Segment Open
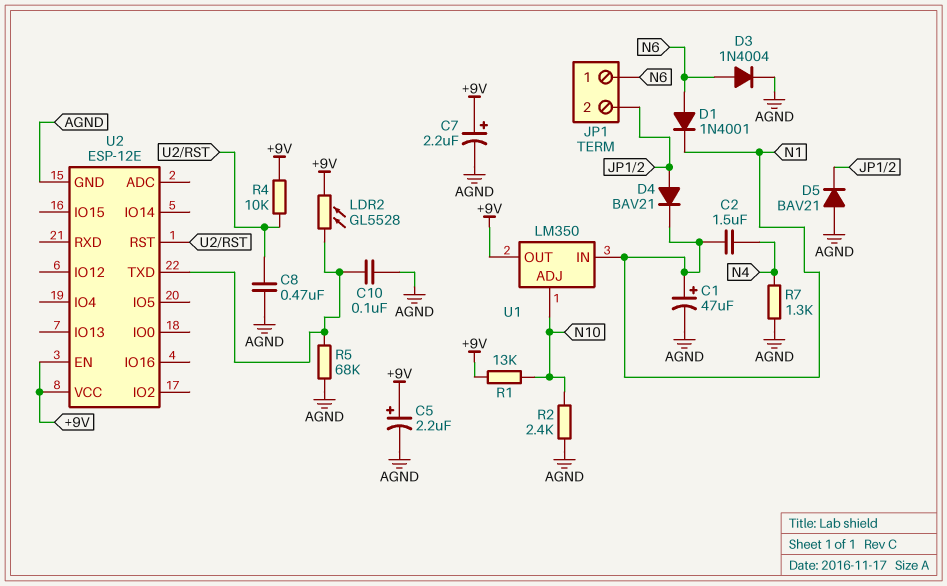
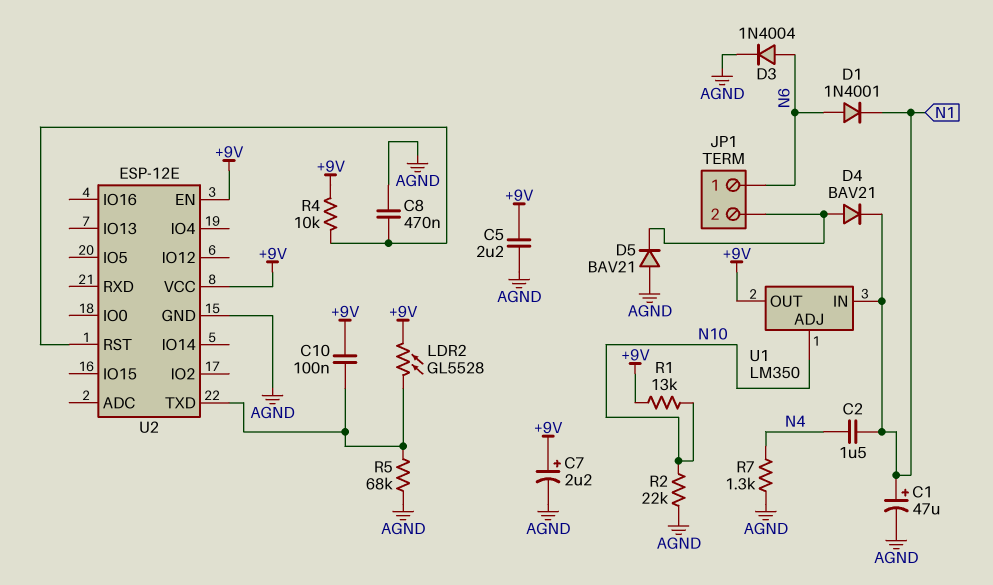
C5: 2.2uF (plus +9V, minus AGND) -> 2.2uF (+9V, AGND)
C10: 100nF (AGND, U2/TXD) -> 100nF (+9V, U2/TXD)
R2: 2.4k (AGND, N10) -> 22k (AGND, N10)

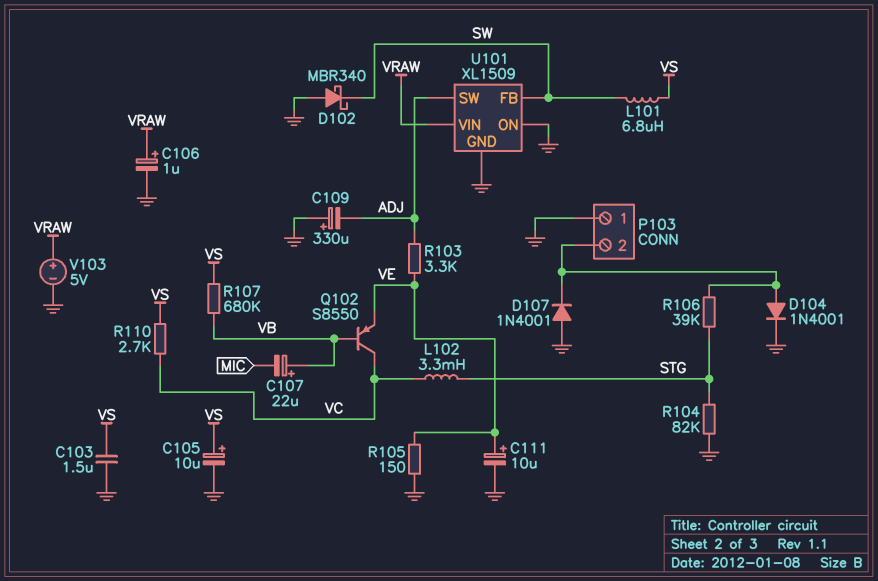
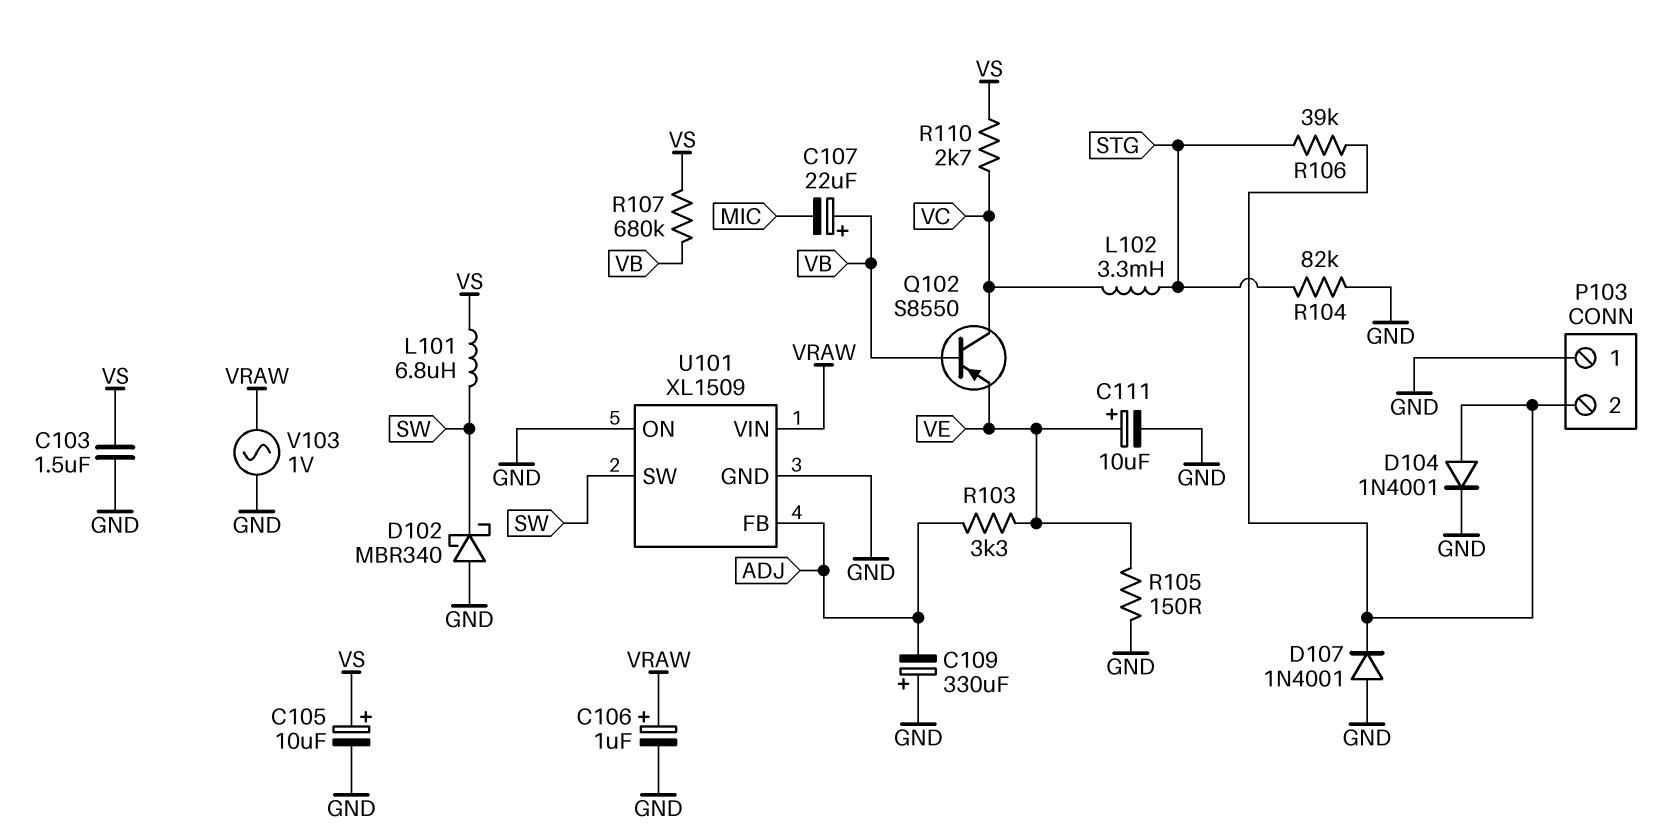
U101 pin FB: SW -> ADJ
U101 pin SW: ADJ -> SW
V103: 5V (plus VRAW, minus GND) -> AC 1V (GND, VRAW)

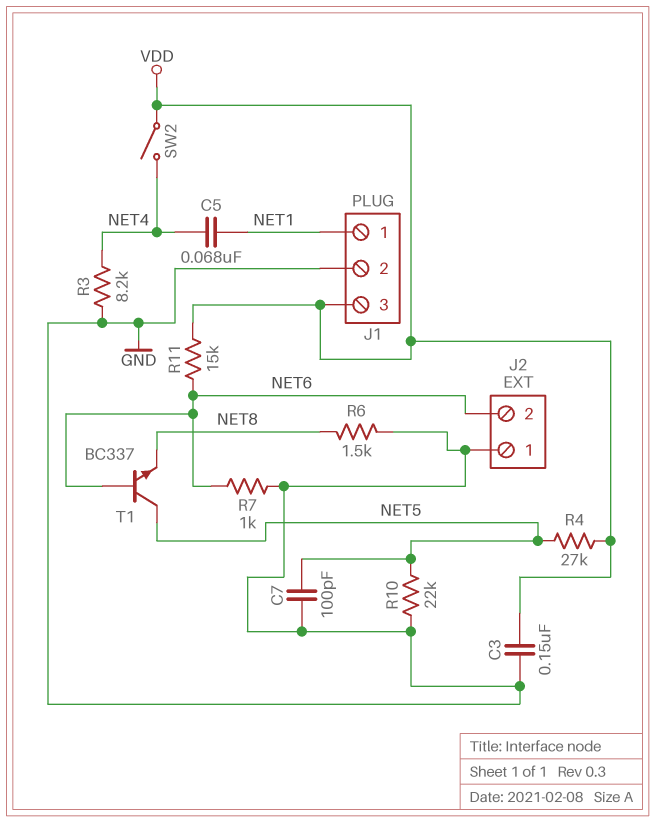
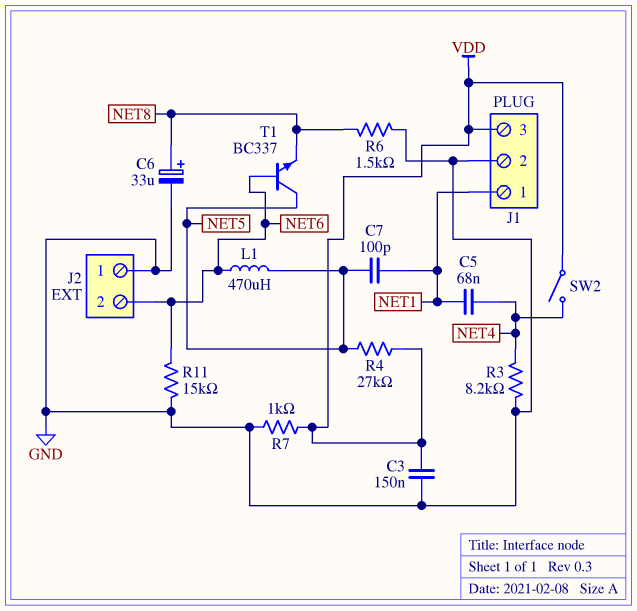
C6: none -> 33uF (plus NET8, minus GND)
C7: 100pF (GND, NET5) -> 100pF (NET1, NET5)
L1: none -> 470uH (NET5, NET6)
R7: 1k (GND, NET6) -> 1k (GND, VDD)
R10: 22k (GND, NET5) -> none
R11: 15k (NET6, VDD) -> 15k (GND, NET6)

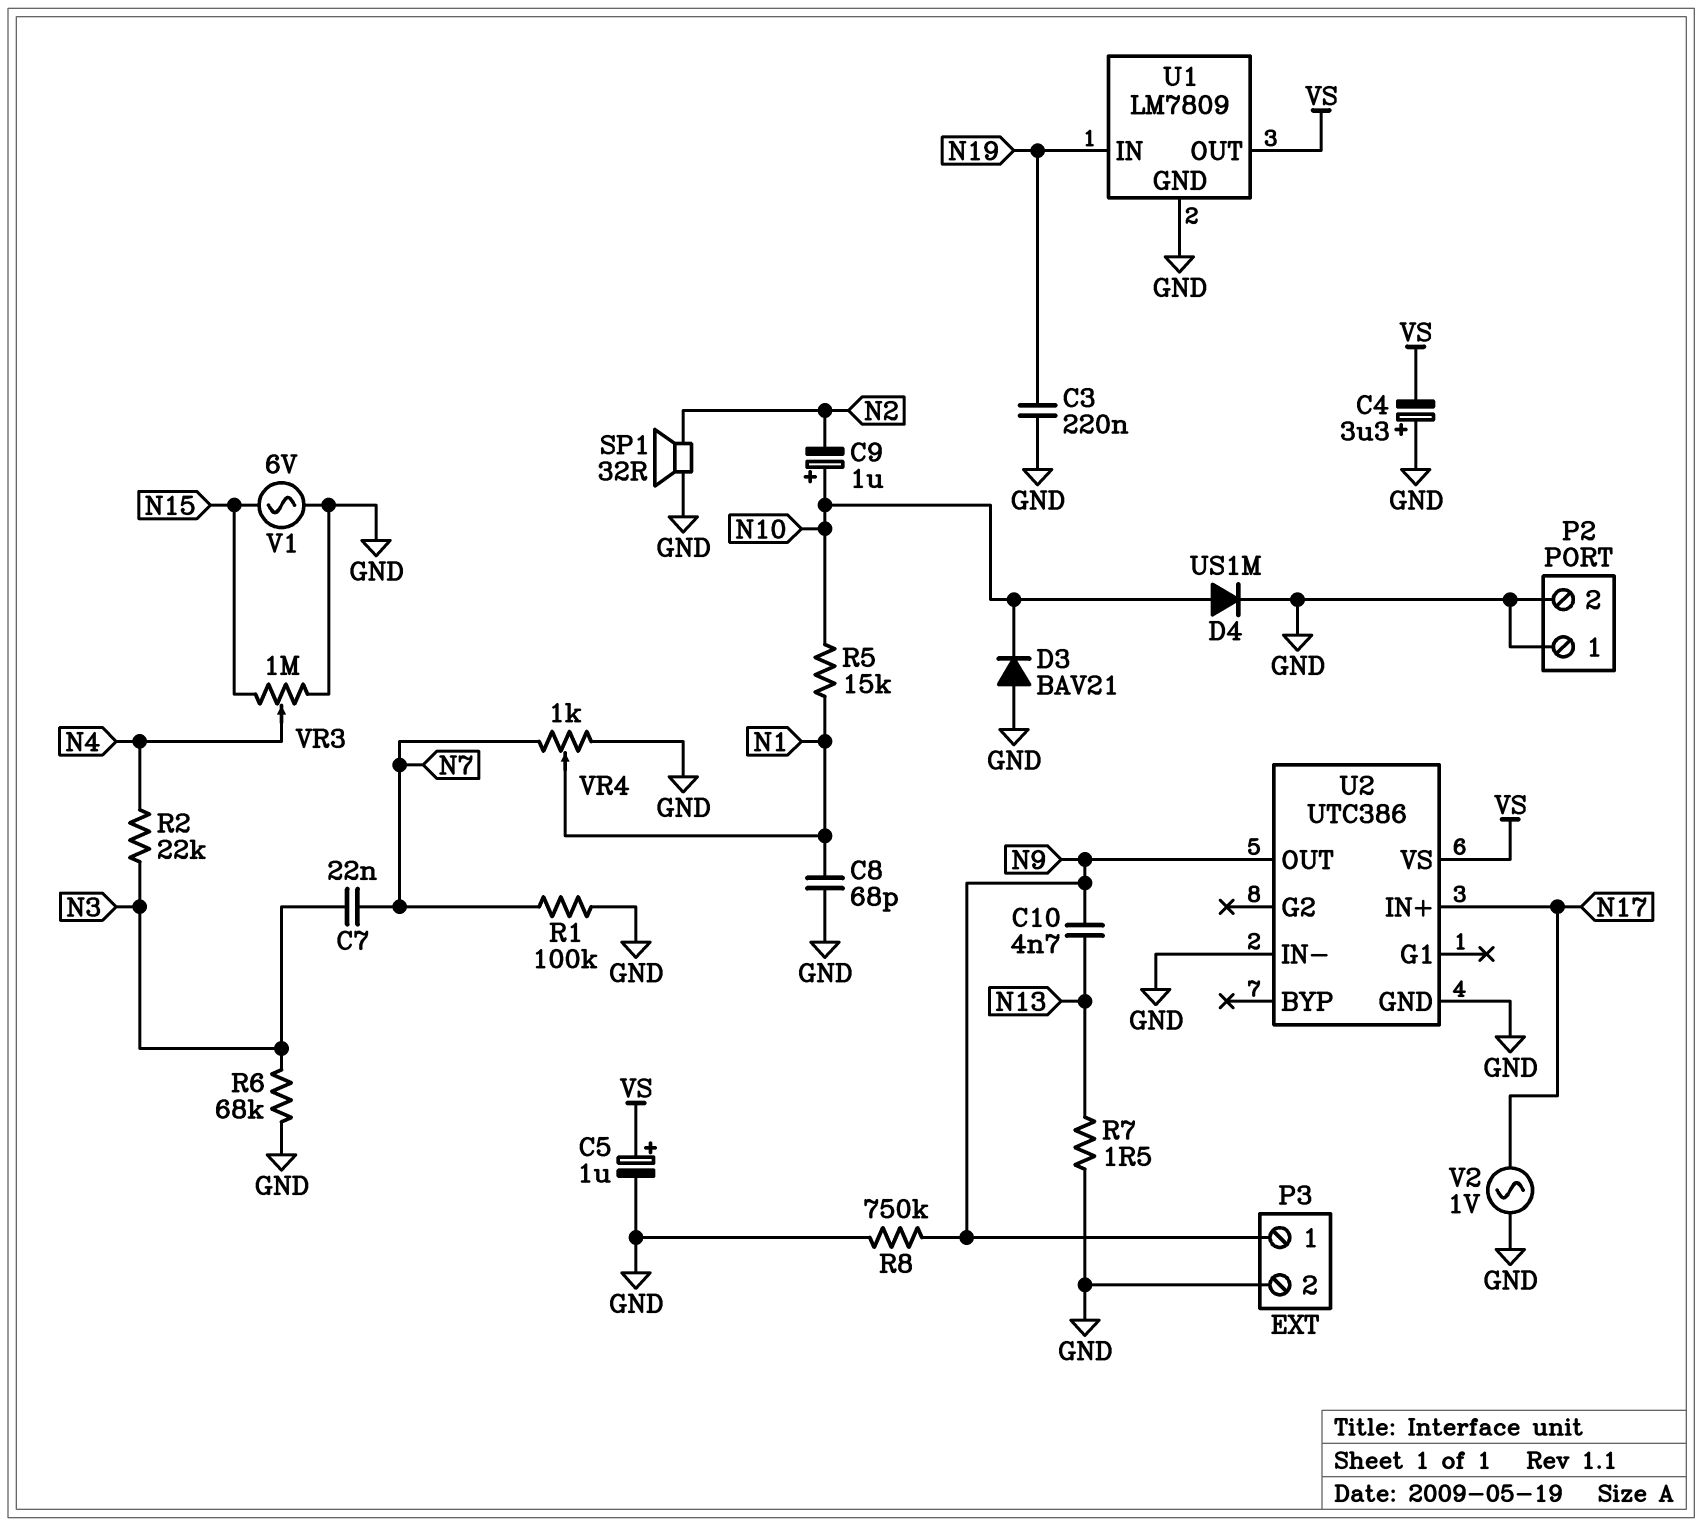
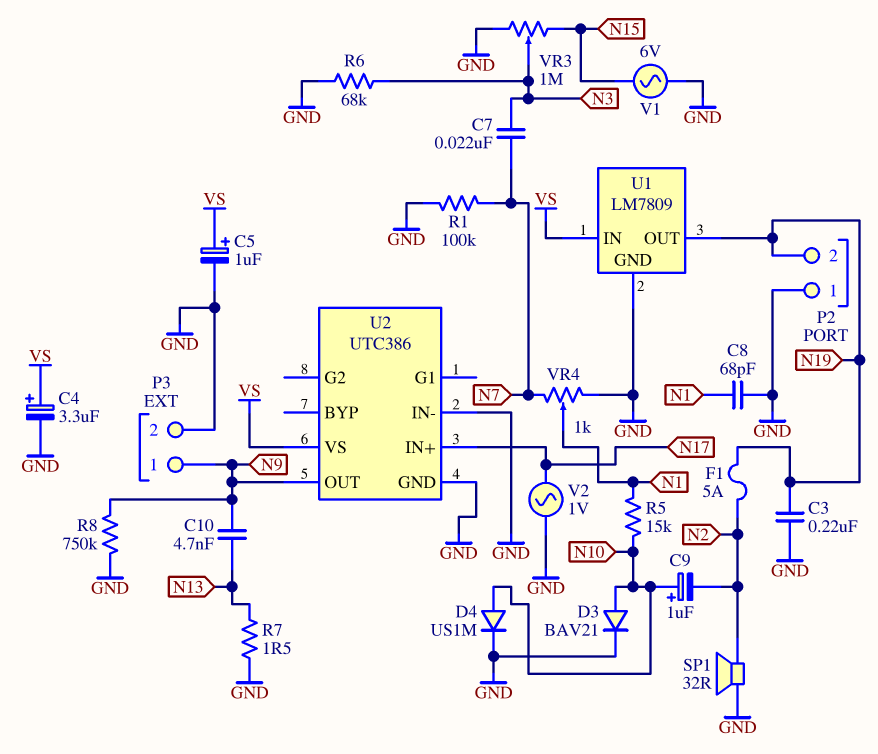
C4: 3.3uF (plus GND, minus VS) -> 3.3uF (plus VS, minus GND)
D3: diode BAV21 (A GND, K N10) -> diode BAV21 (A N10, K GND)
F1: none -> 5A (N2, N19)
P2 pin 2: GND -> N19
R2: 22k (N3, N4) -> none
U1 pin IN: N19 -> VS
U1 pin OUT: VS -> N19
VR3: 1M (GND, N15, wiper N4) -> 1M (GND, N15, wiper N3)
Segment Closed
◆ What the exercise asks
Copy every line of the data that holds the string "plus".

◆ Output of the exercise
C5: 2.2uF (plus +9V, minus AGND) -> 2.2uF (+9V, AGND)
V103: 5V (plus VRAW, minus GND) -> AC 1V (GND, VRAW)
C6: none -> 33uF (plus NET8, minus GND)
C4: 3.3uF (plus GND, minus VS) -> 3.3uF (plus VS, minus GND)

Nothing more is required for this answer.